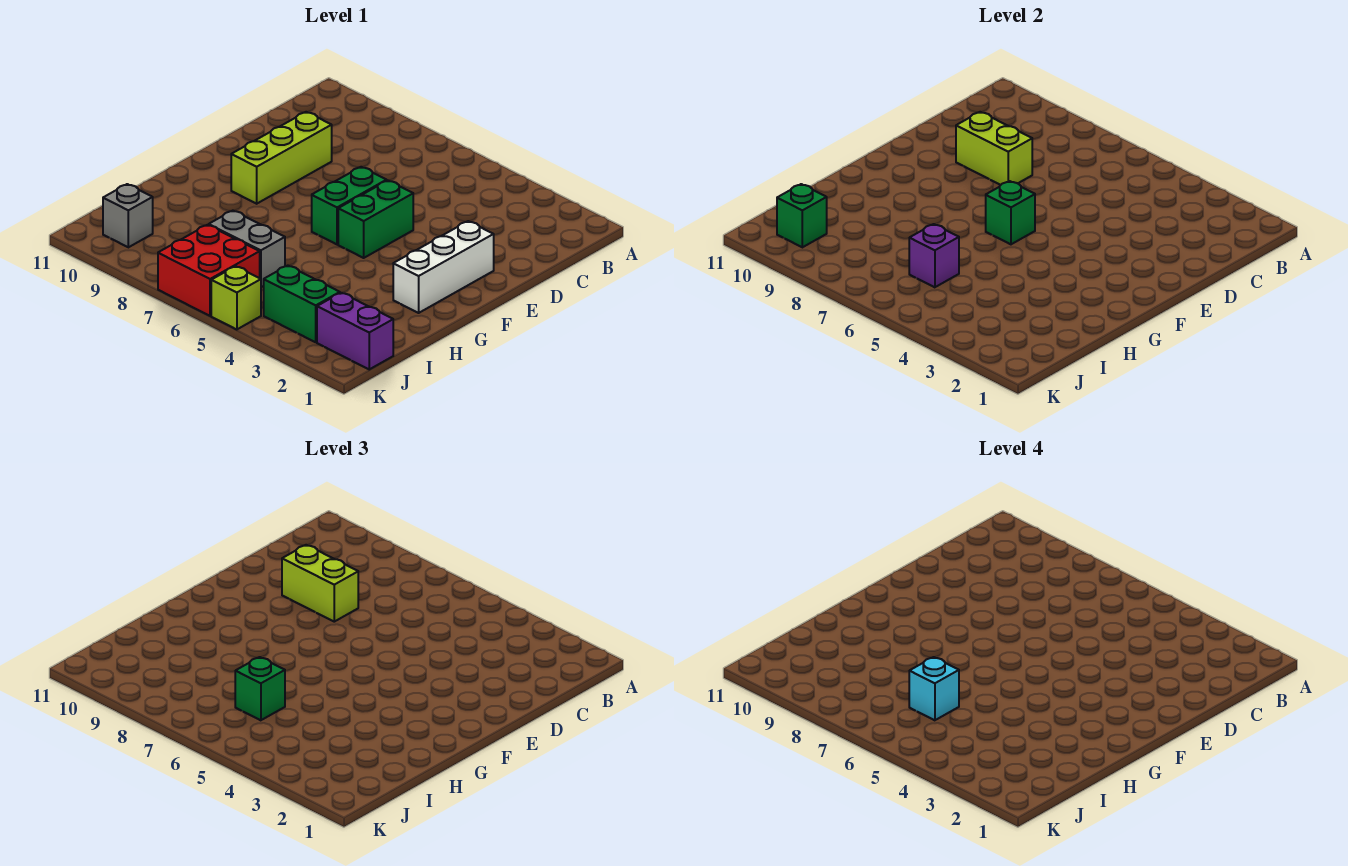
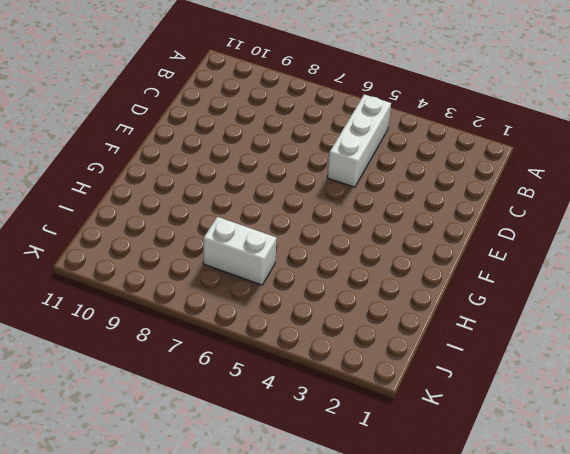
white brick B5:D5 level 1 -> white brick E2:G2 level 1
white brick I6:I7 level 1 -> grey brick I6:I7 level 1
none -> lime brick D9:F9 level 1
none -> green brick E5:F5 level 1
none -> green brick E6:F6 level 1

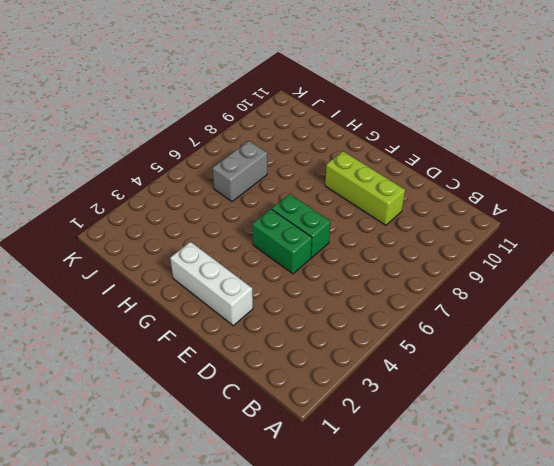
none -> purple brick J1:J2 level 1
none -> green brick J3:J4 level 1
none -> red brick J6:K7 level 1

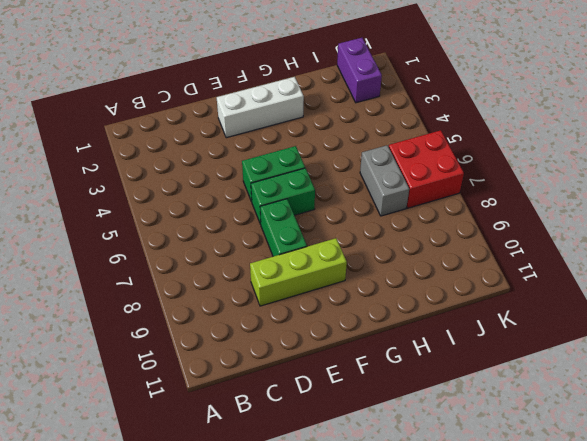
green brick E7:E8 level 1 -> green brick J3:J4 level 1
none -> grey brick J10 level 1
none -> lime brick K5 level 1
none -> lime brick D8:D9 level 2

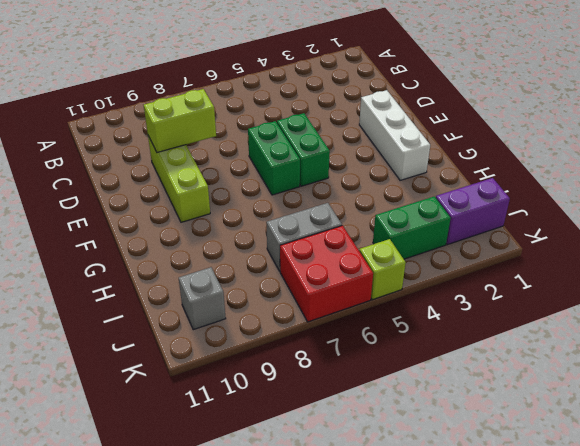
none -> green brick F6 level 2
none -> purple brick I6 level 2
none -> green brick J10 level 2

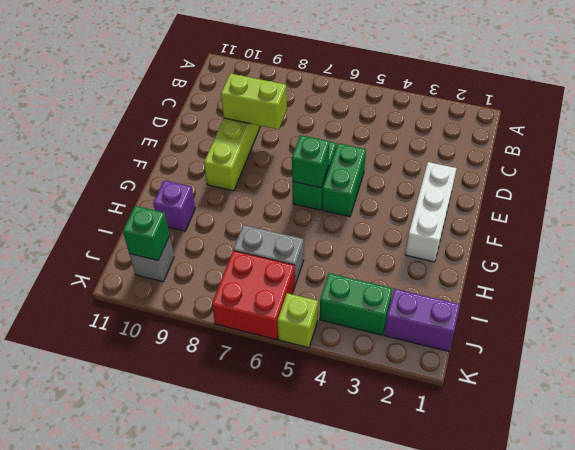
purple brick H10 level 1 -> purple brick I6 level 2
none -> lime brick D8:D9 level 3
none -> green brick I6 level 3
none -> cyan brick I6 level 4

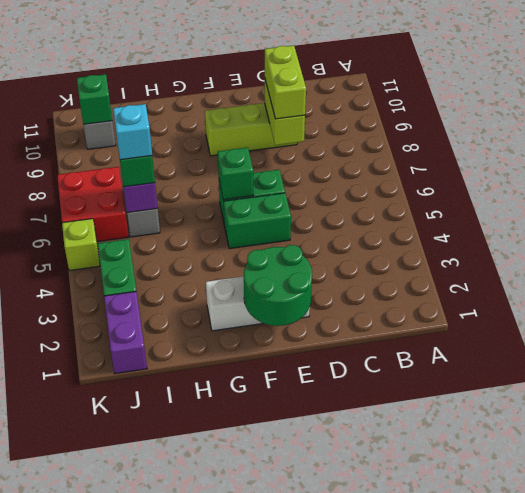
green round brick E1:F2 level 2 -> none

* * *

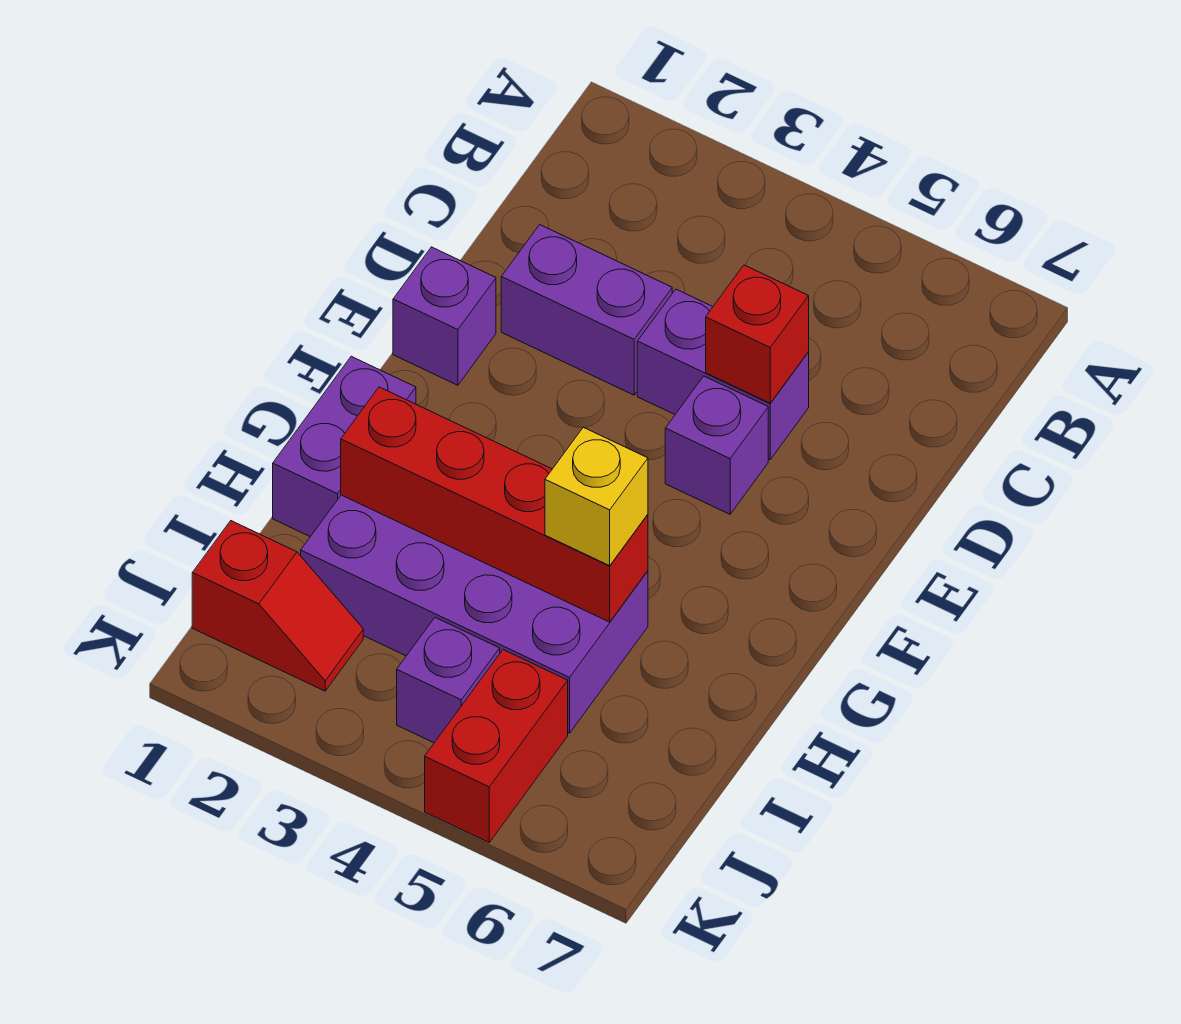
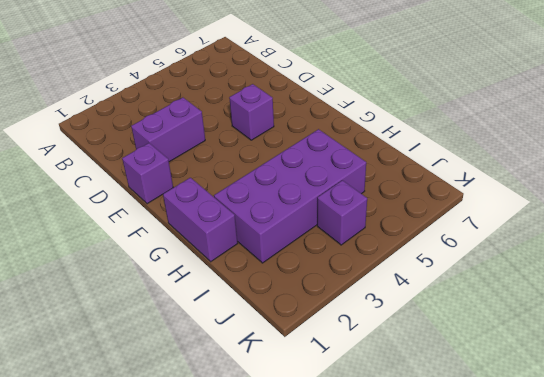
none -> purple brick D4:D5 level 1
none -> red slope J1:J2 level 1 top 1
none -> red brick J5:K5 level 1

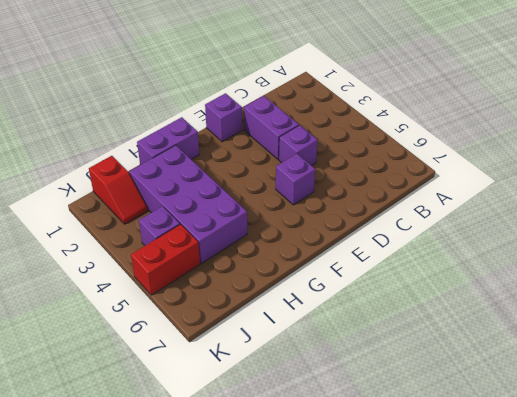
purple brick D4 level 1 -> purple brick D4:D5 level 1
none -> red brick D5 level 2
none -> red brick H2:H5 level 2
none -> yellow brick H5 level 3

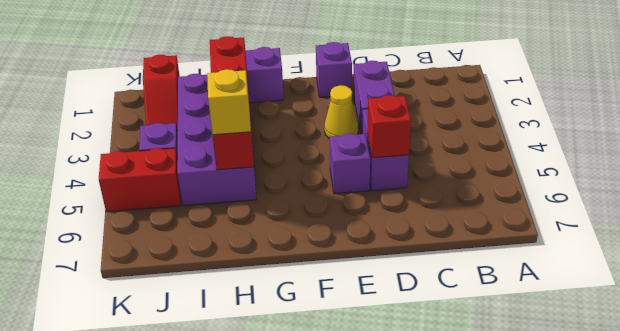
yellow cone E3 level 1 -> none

(Instructions for the task) The lines to set down run from the line with "white brick B5:D5" up to and including the line with "none -> green brick J10 level 2" in the entries above. Reproduce them exactly, with no pictures.

(Solution)
white brick B5:D5 level 1 -> white brick E2:G2 level 1
white brick I6:I7 level 1 -> grey brick I6:I7 level 1
none -> lime brick D9:F9 level 1
none -> green brick E5:F5 level 1
none -> green brick E6:F6 level 1

none -> purple brick J1:J2 level 1
none -> green brick J3:J4 level 1
none -> red brick J6:K7 level 1

green brick E7:E8 level 1 -> green brick J3:J4 level 1
none -> grey brick J10 level 1
none -> lime brick K5 level 1
none -> lime brick D8:D9 level 2

none -> green brick F6 level 2
none -> purple brick I6 level 2
none -> green brick J10 level 2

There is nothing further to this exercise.